DIRECTIONS :: Work out how many lines in the data below contain "none", and state that count with nothing added.

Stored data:
== == ==
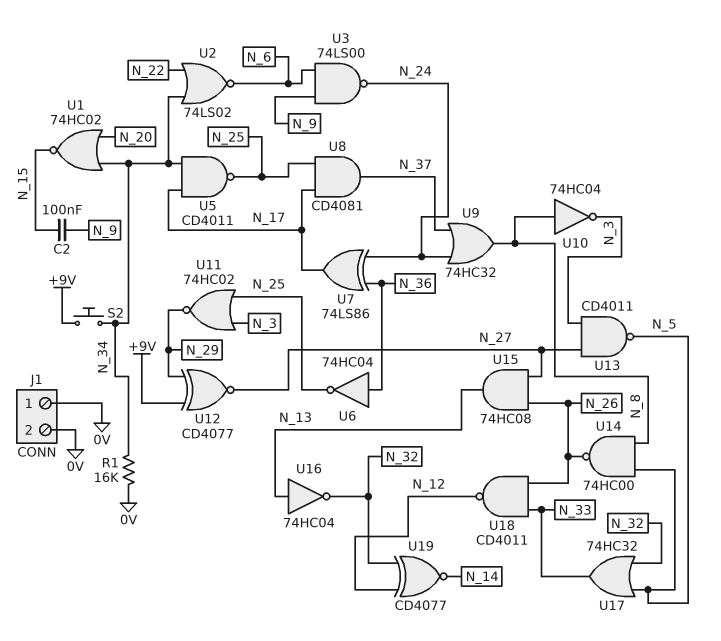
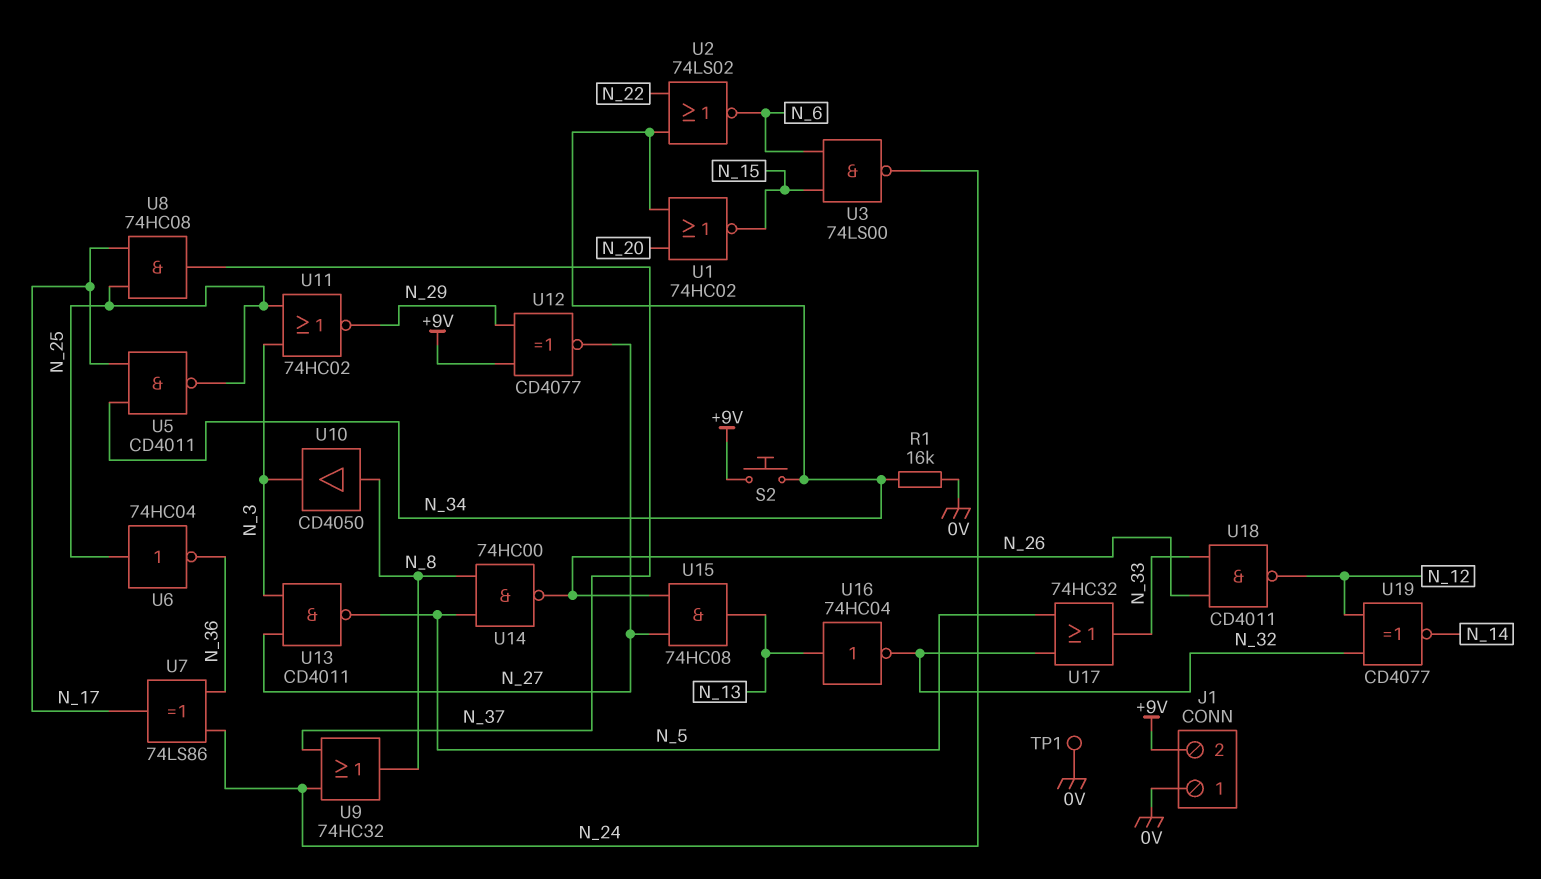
C2: 100nF (N_9, N_15) -> none
J1 pin 2: 0V -> +9V
TP1: none -> test point (0V)
U3: NAND 74LS00 (in N_6, in N_9, out N_24) -> NAND 74LS00 (in N_6, in N_15, out N_24)
U6: NOT 74HC04 (in N_36, out N_25) -> NOT 74HC04 (in N_25, out N_36)
U8: AND CD4081 (in N_17, in N_25, out N_37) -> AND 74HC08 (in N_17, in N_25, out N_37)
U10: NOT 74HC04 (in N_8, out N_3) -> buffer CD4050 (in N_8, out N_3)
== == ==
YOUR RESPONSE :: 2